(GIVEN DATA begins)
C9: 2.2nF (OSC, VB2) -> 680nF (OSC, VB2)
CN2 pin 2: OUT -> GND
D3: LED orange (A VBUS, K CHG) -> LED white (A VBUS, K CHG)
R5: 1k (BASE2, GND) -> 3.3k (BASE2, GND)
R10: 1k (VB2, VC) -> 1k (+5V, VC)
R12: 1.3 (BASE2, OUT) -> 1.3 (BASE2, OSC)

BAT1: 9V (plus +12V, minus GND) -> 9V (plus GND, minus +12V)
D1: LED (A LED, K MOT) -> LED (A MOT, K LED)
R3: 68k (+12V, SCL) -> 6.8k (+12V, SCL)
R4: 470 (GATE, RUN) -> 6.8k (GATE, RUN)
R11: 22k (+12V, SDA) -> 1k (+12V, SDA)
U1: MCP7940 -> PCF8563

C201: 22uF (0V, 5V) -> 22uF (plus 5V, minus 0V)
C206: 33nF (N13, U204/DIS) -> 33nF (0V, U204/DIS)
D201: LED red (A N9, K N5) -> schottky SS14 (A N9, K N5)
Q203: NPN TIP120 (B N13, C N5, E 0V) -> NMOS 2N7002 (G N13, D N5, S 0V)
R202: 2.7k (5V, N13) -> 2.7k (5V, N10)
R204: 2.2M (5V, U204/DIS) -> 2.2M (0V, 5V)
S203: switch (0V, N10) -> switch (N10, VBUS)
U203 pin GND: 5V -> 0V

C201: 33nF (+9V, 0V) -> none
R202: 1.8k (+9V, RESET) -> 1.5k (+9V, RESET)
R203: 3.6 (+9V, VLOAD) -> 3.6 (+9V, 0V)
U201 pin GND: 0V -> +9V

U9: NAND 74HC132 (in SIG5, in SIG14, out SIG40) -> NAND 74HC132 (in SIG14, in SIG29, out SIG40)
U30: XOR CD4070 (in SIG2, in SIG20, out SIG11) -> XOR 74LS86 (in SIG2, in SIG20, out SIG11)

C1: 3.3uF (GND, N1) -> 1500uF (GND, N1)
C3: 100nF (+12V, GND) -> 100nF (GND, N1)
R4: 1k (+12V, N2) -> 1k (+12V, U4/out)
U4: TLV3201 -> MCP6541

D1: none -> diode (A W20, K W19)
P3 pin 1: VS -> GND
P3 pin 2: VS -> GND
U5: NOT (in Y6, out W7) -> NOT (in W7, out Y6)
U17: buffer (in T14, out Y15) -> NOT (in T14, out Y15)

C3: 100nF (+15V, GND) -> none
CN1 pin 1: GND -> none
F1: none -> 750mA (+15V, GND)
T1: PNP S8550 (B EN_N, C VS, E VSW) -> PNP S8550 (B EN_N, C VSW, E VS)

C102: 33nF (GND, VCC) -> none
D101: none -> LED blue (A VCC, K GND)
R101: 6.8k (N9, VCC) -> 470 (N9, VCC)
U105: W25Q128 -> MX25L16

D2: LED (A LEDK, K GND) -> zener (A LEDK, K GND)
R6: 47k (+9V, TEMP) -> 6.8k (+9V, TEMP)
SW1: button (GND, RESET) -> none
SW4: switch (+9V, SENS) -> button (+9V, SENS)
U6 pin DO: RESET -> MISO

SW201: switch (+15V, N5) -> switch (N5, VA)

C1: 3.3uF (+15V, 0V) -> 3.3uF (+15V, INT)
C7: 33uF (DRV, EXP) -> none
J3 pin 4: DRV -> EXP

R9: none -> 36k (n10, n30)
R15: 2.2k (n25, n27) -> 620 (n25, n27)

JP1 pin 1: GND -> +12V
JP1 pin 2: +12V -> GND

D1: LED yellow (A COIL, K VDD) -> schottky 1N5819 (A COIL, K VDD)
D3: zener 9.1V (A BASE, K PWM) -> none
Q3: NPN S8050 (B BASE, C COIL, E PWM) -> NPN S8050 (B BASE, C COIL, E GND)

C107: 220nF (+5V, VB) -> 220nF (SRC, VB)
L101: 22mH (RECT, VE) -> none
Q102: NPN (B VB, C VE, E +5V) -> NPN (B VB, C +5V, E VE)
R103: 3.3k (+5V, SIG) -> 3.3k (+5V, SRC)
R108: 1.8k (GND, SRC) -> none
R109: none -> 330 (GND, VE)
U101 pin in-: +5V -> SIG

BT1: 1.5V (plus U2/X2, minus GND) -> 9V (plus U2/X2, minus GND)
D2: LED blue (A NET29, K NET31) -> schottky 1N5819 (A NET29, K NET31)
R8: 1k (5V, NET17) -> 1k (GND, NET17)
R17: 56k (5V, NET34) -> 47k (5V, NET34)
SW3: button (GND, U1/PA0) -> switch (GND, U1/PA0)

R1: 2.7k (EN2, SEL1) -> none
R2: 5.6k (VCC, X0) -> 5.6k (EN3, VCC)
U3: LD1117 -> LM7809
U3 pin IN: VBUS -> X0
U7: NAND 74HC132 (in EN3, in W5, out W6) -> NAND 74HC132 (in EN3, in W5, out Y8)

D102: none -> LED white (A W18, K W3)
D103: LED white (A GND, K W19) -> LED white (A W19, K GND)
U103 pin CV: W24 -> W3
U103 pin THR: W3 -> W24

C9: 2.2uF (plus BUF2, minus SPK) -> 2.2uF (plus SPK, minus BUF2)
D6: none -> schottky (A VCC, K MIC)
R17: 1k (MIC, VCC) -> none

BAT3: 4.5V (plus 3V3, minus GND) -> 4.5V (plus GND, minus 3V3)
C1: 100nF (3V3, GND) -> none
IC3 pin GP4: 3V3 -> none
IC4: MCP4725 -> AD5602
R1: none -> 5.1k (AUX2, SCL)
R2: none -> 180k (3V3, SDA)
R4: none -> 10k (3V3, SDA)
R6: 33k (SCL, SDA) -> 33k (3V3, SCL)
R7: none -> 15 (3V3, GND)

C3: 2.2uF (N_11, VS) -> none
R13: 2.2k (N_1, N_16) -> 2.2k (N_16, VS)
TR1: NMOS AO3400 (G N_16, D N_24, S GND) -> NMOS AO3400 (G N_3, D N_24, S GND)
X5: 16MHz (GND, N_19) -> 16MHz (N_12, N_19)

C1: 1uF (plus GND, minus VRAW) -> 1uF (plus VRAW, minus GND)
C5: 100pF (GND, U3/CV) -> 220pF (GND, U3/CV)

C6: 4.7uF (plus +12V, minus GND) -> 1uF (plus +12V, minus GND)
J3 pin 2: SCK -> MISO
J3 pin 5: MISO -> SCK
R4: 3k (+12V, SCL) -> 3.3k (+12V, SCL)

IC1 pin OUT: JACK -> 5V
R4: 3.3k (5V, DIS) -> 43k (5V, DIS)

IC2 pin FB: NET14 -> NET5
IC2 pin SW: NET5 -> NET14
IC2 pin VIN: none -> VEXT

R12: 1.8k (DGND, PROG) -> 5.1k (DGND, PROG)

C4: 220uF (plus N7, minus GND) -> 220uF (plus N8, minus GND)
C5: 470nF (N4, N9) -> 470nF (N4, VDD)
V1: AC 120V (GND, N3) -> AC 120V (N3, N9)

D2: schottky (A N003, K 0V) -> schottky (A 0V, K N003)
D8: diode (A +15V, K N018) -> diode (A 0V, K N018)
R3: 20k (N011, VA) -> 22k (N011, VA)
(GIVEN DATA ends)
* EXERCISE DIRECTIONS *
Could you print every record above exactly as it appears?

* PROBLEM SOLUTION *
C9: 2.2nF (OSC, VB2) -> 680nF (OSC, VB2)
CN2 pin 2: OUT -> GND
D3: LED orange (A VBUS, K CHG) -> LED white (A VBUS, K CHG)
R5: 1k (BASE2, GND) -> 3.3k (BASE2, GND)
R10: 1k (VB2, VC) -> 1k (+5V, VC)
R12: 1.3 (BASE2, OUT) -> 1.3 (BASE2, OSC)

BAT1: 9V (plus +12V, minus GND) -> 9V (plus GND, minus +12V)
D1: LED (A LED, K MOT) -> LED (A MOT, K LED)
R3: 68k (+12V, SCL) -> 6.8k (+12V, SCL)
R4: 470 (GATE, RUN) -> 6.8k (GATE, RUN)
R11: 22k (+12V, SDA) -> 1k (+12V, SDA)
U1: MCP7940 -> PCF8563

C201: 22uF (0V, 5V) -> 22uF (plus 5V, minus 0V)
C206: 33nF (N13, U204/DIS) -> 33nF (0V, U204/DIS)
D201: LED red (A N9, K N5) -> schottky SS14 (A N9, K N5)
Q203: NPN TIP120 (B N13, C N5, E 0V) -> NMOS 2N7002 (G N13, D N5, S 0V)
R202: 2.7k (5V, N13) -> 2.7k (5V, N10)
R204: 2.2M (5V, U204/DIS) -> 2.2M (0V, 5V)
S203: switch (0V, N10) -> switch (N10, VBUS)
U203 pin GND: 5V -> 0V

C201: 33nF (+9V, 0V) -> none
R202: 1.8k (+9V, RESET) -> 1.5k (+9V, RESET)
R203: 3.6 (+9V, VLOAD) -> 3.6 (+9V, 0V)
U201 pin GND: 0V -> +9V

U9: NAND 74HC132 (in SIG5, in SIG14, out SIG40) -> NAND 74HC132 (in SIG14, in SIG29, out SIG40)
U30: XOR CD4070 (in SIG2, in SIG20, out SIG11) -> XOR 74LS86 (in SIG2, in SIG20, out SIG11)

C1: 3.3uF (GND, N1) -> 1500uF (GND, N1)
C3: 100nF (+12V, GND) -> 100nF (GND, N1)
R4: 1k (+12V, N2) -> 1k (+12V, U4/out)
U4: TLV3201 -> MCP6541

D1: none -> diode (A W20, K W19)
P3 pin 1: VS -> GND
P3 pin 2: VS -> GND
U5: NOT (in Y6, out W7) -> NOT (in W7, out Y6)
U17: buffer (in T14, out Y15) -> NOT (in T14, out Y15)

C3: 100nF (+15V, GND) -> none
CN1 pin 1: GND -> none
F1: none -> 750mA (+15V, GND)
T1: PNP S8550 (B EN_N, C VS, E VSW) -> PNP S8550 (B EN_N, C VSW, E VS)

C102: 33nF (GND, VCC) -> none
D101: none -> LED blue (A VCC, K GND)
R101: 6.8k (N9, VCC) -> 470 (N9, VCC)
U105: W25Q128 -> MX25L16

D2: LED (A LEDK, K GND) -> zener (A LEDK, K GND)
R6: 47k (+9V, TEMP) -> 6.8k (+9V, TEMP)
SW1: button (GND, RESET) -> none
SW4: switch (+9V, SENS) -> button (+9V, SENS)
U6 pin DO: RESET -> MISO

SW201: switch (+15V, N5) -> switch (N5, VA)

C1: 3.3uF (+15V, 0V) -> 3.3uF (+15V, INT)
C7: 33uF (DRV, EXP) -> none
J3 pin 4: DRV -> EXP

R9: none -> 36k (n10, n30)
R15: 2.2k (n25, n27) -> 620 (n25, n27)

JP1 pin 1: GND -> +12V
JP1 pin 2: +12V -> GND

D1: LED yellow (A COIL, K VDD) -> schottky 1N5819 (A COIL, K VDD)
D3: zener 9.1V (A BASE, K PWM) -> none
Q3: NPN S8050 (B BASE, C COIL, E PWM) -> NPN S8050 (B BASE, C COIL, E GND)

C107: 220nF (+5V, VB) -> 220nF (SRC, VB)
L101: 22mH (RECT, VE) -> none
Q102: NPN (B VB, C VE, E +5V) -> NPN (B VB, C +5V, E VE)
R103: 3.3k (+5V, SIG) -> 3.3k (+5V, SRC)
R108: 1.8k (GND, SRC) -> none
R109: none -> 330 (GND, VE)
U101 pin in-: +5V -> SIG

BT1: 1.5V (plus U2/X2, minus GND) -> 9V (plus U2/X2, minus GND)
D2: LED blue (A NET29, K NET31) -> schottky 1N5819 (A NET29, K NET31)
R8: 1k (5V, NET17) -> 1k (GND, NET17)
R17: 56k (5V, NET34) -> 47k (5V, NET34)
SW3: button (GND, U1/PA0) -> switch (GND, U1/PA0)

R1: 2.7k (EN2, SEL1) -> none
R2: 5.6k (VCC, X0) -> 5.6k (EN3, VCC)
U3: LD1117 -> LM7809
U3 pin IN: VBUS -> X0
U7: NAND 74HC132 (in EN3, in W5, out W6) -> NAND 74HC132 (in EN3, in W5, out Y8)

D102: none -> LED white (A W18, K W3)
D103: LED white (A GND, K W19) -> LED white (A W19, K GND)
U103 pin CV: W24 -> W3
U103 pin THR: W3 -> W24

C9: 2.2uF (plus BUF2, minus SPK) -> 2.2uF (plus SPK, minus BUF2)
D6: none -> schottky (A VCC, K MIC)
R17: 1k (MIC, VCC) -> none

BAT3: 4.5V (plus 3V3, minus GND) -> 4.5V (plus GND, minus 3V3)
C1: 100nF (3V3, GND) -> none
IC3 pin GP4: 3V3 -> none
IC4: MCP4725 -> AD5602
R1: none -> 5.1k (AUX2, SCL)
R2: none -> 180k (3V3, SDA)
R4: none -> 10k (3V3, SDA)
R6: 33k (SCL, SDA) -> 33k (3V3, SCL)
R7: none -> 15 (3V3, GND)

C3: 2.2uF (N_11, VS) -> none
R13: 2.2k (N_1, N_16) -> 2.2k (N_16, VS)
TR1: NMOS AO3400 (G N_16, D N_24, S GND) -> NMOS AO3400 (G N_3, D N_24, S GND)
X5: 16MHz (GND, N_19) -> 16MHz (N_12, N_19)

C1: 1uF (plus GND, minus VRAW) -> 1uF (plus VRAW, minus GND)
C5: 100pF (GND, U3/CV) -> 220pF (GND, U3/CV)

C6: 4.7uF (plus +12V, minus GND) -> 1uF (plus +12V, minus GND)
J3 pin 2: SCK -> MISO
J3 pin 5: MISO -> SCK
R4: 3k (+12V, SCL) -> 3.3k (+12V, SCL)

IC1 pin OUT: JACK -> 5V
R4: 3.3k (5V, DIS) -> 43k (5V, DIS)

IC2 pin FB: NET14 -> NET5
IC2 pin SW: NET5 -> NET14
IC2 pin VIN: none -> VEXT

R12: 1.8k (DGND, PROG) -> 5.1k (DGND, PROG)

C4: 220uF (plus N7, minus GND) -> 220uF (plus N8, minus GND)
C5: 470nF (N4, N9) -> 470nF (N4, VDD)
V1: AC 120V (GND, N3) -> AC 120V (N3, N9)

D2: schottky (A N003, K 0V) -> schottky (A 0V, K N003)
D8: diode (A +15V, K N018) -> diode (A 0V, K N018)
R3: 20k (N011, VA) -> 22k (N011, VA)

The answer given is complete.